* GOAL OF THE EXERCISE
Every record below should be printed exactly, except for the pictures.

RECORD EXTRACTS START

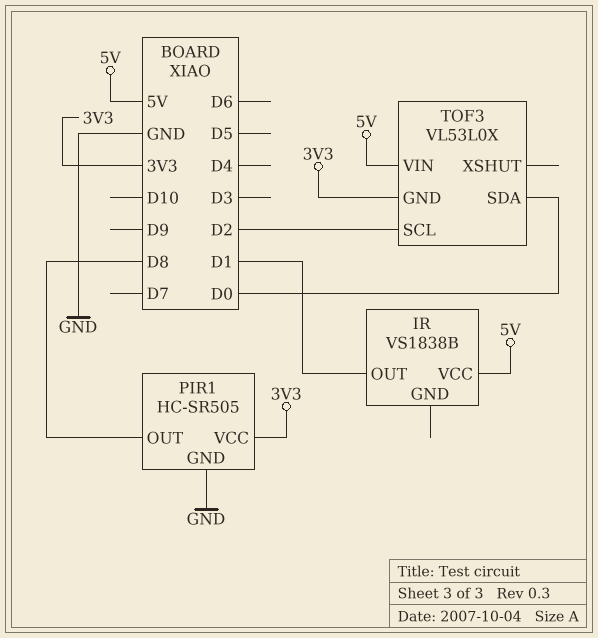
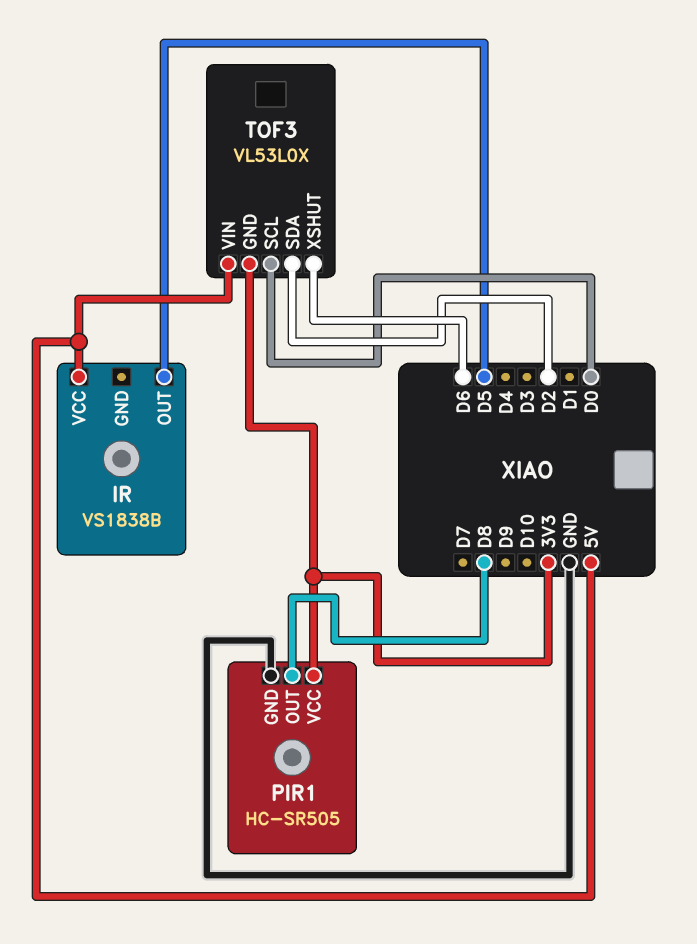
IR pin OUT: D1 -> D5
TOF3 pin SCL: D2 -> D0
TOF3 pin SDA: D0 -> D2
TOF3 pin XSHUT: none -> D6

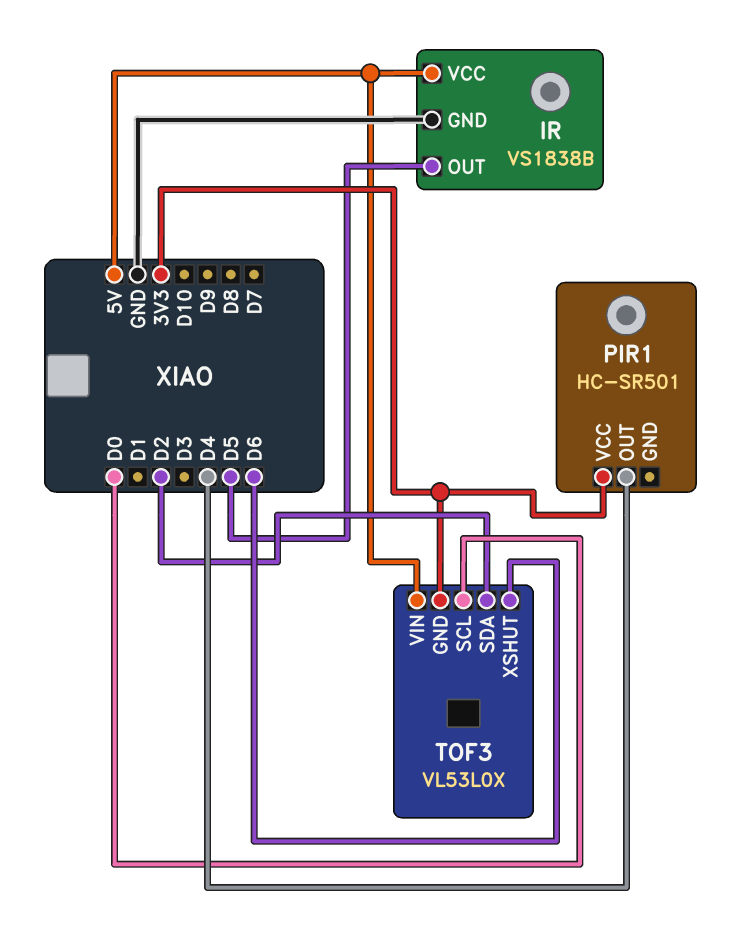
IR pin GND: none -> GND
PIR1: HC-SR505 -> HC-SR501
PIR1 pin GND: GND -> none
PIR1 pin OUT: D8 -> D4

RECORD EXTRACTS END

* SOLUTION TO THE EXERCISE
IR pin OUT: D1 -> D5
TOF3 pin SCL: D2 -> D0
TOF3 pin SDA: D0 -> D2
TOF3 pin XSHUT: none -> D6

IR pin GND: none -> GND
PIR1: HC-SR505 -> HC-SR501
PIR1 pin GND: GND -> none
PIR1 pin OUT: D8 -> D4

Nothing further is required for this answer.